| Extracted records |

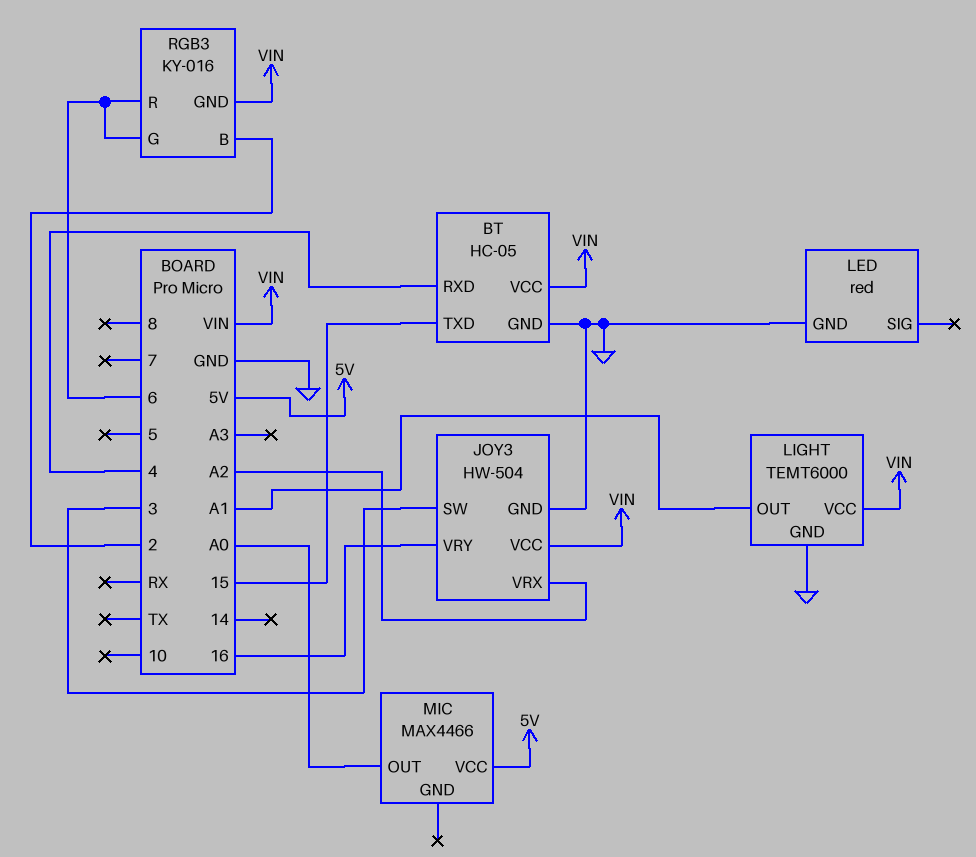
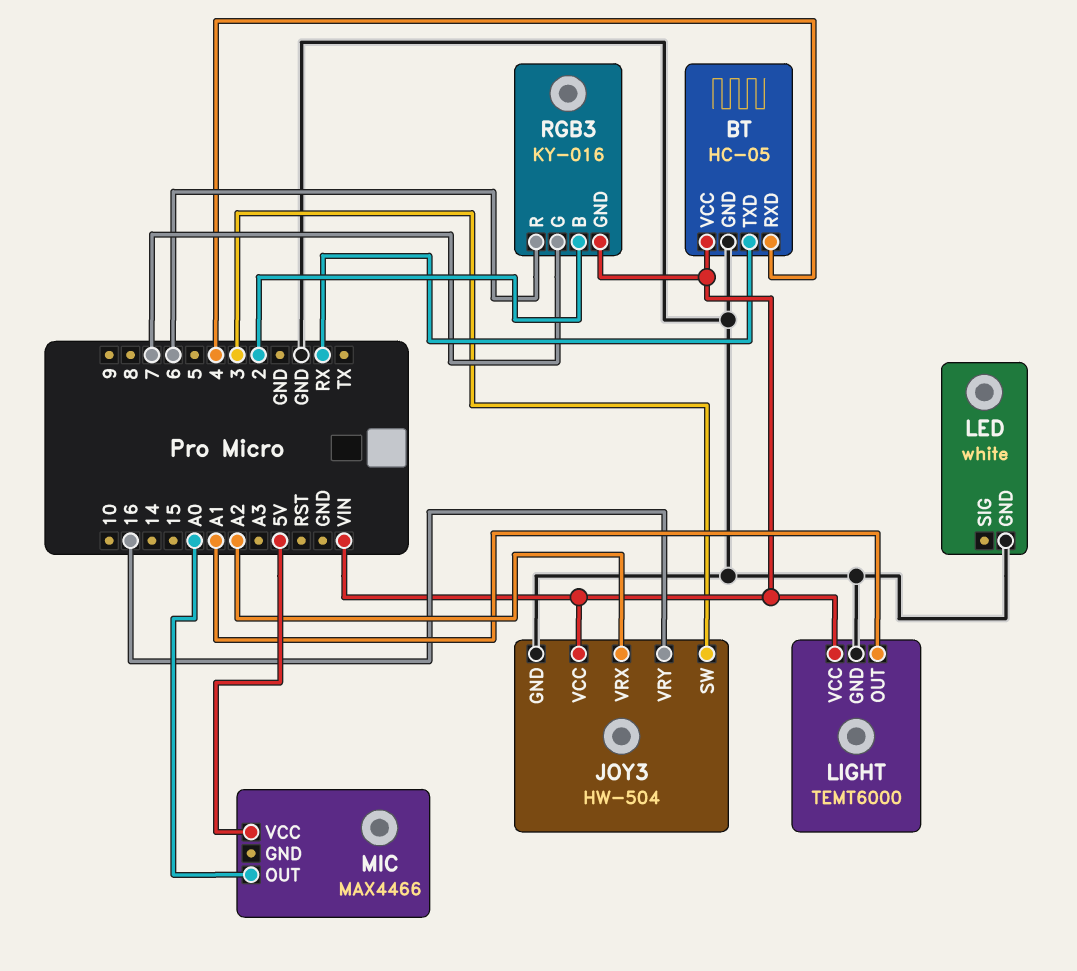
BT pin TXD: 15 -> RX
LED: red -> white
RGB3 pin G: 6 -> 7

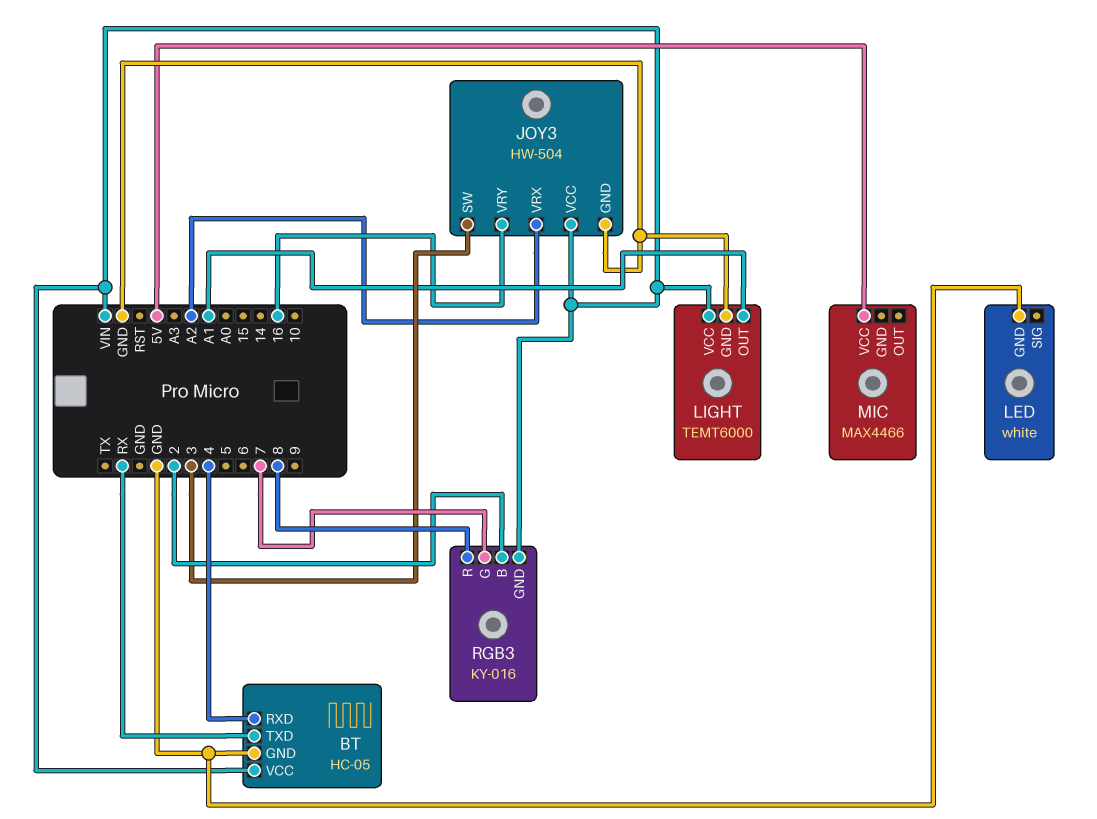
MIC pin OUT: A0 -> none
RGB3 pin R: 6 -> 8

| What this task involves |
Give back the whole listing exactly as it stands. Drop every picture.

| Exercise output |
BT pin TXD: 15 -> RX
LED: red -> white
RGB3 pin G: 6 -> 7

MIC pin OUT: A0 -> none
RGB3 pin R: 6 -> 8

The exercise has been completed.